**Work instruction**
Reproduce exactly the lines below from the one containing "none -> pink tile L6 level 2" through the one containing "yellow plate D1:D2", including both, and nothing else.

**Information supplied**
☆ ☆ ☆ ☆

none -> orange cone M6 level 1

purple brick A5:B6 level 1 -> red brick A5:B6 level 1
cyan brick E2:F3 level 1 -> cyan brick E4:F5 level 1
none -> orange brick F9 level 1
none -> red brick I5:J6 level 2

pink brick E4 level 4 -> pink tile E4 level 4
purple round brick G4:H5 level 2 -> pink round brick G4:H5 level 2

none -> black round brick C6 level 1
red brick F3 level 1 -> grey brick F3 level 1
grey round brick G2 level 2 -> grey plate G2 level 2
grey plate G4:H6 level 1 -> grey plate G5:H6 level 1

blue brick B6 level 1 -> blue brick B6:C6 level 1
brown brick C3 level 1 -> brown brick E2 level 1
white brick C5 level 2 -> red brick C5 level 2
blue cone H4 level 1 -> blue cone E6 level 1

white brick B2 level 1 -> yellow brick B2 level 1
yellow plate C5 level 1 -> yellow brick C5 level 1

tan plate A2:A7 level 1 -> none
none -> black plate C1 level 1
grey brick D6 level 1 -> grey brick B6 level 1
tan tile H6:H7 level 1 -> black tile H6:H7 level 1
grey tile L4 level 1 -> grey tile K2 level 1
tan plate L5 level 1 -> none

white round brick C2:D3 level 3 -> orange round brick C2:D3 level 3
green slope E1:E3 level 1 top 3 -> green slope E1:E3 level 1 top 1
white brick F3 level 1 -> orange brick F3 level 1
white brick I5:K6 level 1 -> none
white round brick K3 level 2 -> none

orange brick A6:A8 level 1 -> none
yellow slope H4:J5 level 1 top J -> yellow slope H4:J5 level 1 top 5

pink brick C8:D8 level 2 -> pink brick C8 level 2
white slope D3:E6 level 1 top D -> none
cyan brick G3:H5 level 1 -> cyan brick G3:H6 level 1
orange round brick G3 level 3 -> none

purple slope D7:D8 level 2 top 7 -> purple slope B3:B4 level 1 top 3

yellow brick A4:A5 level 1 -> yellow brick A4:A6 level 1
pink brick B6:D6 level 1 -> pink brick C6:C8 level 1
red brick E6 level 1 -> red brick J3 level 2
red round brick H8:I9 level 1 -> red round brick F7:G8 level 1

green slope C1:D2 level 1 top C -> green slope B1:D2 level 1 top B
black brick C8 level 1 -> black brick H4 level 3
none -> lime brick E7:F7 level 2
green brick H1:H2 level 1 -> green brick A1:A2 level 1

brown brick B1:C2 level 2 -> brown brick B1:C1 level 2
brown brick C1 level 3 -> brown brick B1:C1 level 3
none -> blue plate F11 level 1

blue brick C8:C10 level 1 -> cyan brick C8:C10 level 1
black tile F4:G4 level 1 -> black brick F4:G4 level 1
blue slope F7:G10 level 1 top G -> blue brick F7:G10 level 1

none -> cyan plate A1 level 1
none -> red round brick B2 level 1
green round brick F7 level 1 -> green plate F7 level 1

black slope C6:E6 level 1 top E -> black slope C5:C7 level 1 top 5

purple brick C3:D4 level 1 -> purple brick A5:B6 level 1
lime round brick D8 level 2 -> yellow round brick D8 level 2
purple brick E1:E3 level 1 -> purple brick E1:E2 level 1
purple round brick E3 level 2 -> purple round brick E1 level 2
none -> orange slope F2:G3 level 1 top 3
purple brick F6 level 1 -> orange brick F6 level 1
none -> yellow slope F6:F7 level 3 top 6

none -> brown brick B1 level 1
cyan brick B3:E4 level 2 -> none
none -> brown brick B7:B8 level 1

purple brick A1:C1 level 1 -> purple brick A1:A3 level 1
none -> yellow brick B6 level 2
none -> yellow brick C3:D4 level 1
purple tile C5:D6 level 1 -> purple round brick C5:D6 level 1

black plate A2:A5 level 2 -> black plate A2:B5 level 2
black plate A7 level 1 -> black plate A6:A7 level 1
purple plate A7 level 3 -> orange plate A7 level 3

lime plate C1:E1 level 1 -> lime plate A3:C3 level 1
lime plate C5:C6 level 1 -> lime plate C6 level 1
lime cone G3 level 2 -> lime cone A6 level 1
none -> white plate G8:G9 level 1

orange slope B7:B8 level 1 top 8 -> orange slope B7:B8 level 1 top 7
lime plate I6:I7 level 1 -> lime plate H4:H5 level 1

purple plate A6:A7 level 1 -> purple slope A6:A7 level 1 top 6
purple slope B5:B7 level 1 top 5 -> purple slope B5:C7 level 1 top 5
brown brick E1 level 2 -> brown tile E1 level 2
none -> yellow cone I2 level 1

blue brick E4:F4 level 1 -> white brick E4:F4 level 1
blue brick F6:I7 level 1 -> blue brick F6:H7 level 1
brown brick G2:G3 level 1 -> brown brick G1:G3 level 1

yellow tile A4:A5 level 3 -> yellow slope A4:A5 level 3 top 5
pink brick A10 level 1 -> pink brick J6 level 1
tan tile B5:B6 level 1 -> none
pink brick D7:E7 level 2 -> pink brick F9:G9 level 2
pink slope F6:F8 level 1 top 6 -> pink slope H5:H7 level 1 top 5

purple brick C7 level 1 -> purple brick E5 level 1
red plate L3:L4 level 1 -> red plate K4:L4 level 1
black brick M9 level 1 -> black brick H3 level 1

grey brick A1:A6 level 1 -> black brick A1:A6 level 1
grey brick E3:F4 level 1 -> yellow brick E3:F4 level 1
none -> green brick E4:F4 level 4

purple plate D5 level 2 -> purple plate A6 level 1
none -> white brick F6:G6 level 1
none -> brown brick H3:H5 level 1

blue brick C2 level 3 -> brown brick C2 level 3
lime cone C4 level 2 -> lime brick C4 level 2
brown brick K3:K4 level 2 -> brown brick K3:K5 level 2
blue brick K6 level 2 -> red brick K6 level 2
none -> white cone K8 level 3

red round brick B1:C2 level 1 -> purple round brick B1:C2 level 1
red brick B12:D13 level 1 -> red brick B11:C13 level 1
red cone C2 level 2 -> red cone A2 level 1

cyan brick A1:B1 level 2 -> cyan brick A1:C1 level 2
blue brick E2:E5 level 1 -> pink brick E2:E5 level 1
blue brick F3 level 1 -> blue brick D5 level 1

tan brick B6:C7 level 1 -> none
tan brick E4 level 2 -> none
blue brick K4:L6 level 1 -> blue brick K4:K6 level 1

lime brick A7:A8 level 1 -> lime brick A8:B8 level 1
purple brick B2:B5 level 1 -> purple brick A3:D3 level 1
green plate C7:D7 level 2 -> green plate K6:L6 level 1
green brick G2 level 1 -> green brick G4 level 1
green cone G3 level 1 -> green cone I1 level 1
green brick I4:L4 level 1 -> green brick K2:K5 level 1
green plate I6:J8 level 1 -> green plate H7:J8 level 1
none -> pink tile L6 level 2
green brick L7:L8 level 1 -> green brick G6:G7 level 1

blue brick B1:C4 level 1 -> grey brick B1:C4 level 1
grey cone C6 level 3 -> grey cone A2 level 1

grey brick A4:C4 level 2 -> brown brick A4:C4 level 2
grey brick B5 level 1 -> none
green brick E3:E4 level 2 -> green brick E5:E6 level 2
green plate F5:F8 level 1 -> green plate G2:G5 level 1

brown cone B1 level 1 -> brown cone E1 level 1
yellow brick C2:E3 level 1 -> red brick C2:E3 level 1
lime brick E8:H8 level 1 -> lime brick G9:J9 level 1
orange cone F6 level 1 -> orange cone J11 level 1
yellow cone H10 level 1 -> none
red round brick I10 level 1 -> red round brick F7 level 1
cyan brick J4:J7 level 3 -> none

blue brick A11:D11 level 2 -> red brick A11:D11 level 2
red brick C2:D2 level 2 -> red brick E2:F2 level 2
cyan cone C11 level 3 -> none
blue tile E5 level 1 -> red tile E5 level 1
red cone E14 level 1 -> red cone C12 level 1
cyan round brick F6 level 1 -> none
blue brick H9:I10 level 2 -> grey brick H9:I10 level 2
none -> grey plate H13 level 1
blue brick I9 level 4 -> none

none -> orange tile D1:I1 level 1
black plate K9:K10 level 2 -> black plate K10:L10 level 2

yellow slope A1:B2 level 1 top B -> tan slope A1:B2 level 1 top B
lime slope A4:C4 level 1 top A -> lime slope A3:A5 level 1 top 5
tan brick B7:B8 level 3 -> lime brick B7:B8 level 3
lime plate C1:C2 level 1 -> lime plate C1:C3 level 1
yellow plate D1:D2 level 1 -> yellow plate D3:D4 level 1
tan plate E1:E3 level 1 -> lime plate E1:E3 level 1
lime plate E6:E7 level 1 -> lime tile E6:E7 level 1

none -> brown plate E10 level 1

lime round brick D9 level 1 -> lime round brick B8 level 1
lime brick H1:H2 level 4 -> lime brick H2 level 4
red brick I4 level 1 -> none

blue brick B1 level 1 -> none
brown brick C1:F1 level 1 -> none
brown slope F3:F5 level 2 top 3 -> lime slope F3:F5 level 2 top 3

☆ ☆ ☆ ☆

**Answer to this problem**
none -> pink tile L6 level 2
green brick L7:L8 level 1 -> green brick G6:G7 level 1

blue brick B1:C4 level 1 -> grey brick B1:C4 level 1
grey cone C6 level 3 -> grey cone A2 level 1

grey brick A4:C4 level 2 -> brown brick A4:C4 level 2
grey brick B5 level 1 -> none
green brick E3:E4 level 2 -> green brick E5:E6 level 2
green plate F5:F8 level 1 -> green plate G2:G5 level 1

brown cone B1 level 1 -> brown cone E1 level 1
yellow brick C2:E3 level 1 -> red brick C2:E3 level 1
lime brick E8:H8 level 1 -> lime brick G9:J9 level 1
orange cone F6 level 1 -> orange cone J11 level 1
yellow cone H10 level 1 -> none
red round brick I10 level 1 -> red round brick F7 level 1
cyan brick J4:J7 level 3 -> none

blue brick A11:D11 level 2 -> red brick A11:D11 level 2
red brick C2:D2 level 2 -> red brick E2:F2 level 2
cyan cone C11 level 3 -> none
blue tile E5 level 1 -> red tile E5 level 1
red cone E14 level 1 -> red cone C12 level 1
cyan round brick F6 level 1 -> none
blue brick H9:I10 level 2 -> grey brick H9:I10 level 2
none -> grey plate H13 level 1
blue brick I9 level 4 -> none

none -> orange tile D1:I1 level 1
black plate K9:K10 level 2 -> black plate K10:L10 level 2

yellow slope A1:B2 level 1 top B -> tan slope A1:B2 level 1 top B
lime slope A4:C4 level 1 top A -> lime slope A3:A5 level 1 top 5
tan brick B7:B8 level 3 -> lime brick B7:B8 level 3
lime plate C1:C2 level 1 -> lime plate C1:C3 level 1
yellow plate D1:D2 level 1 -> yellow plate D3:D4 level 1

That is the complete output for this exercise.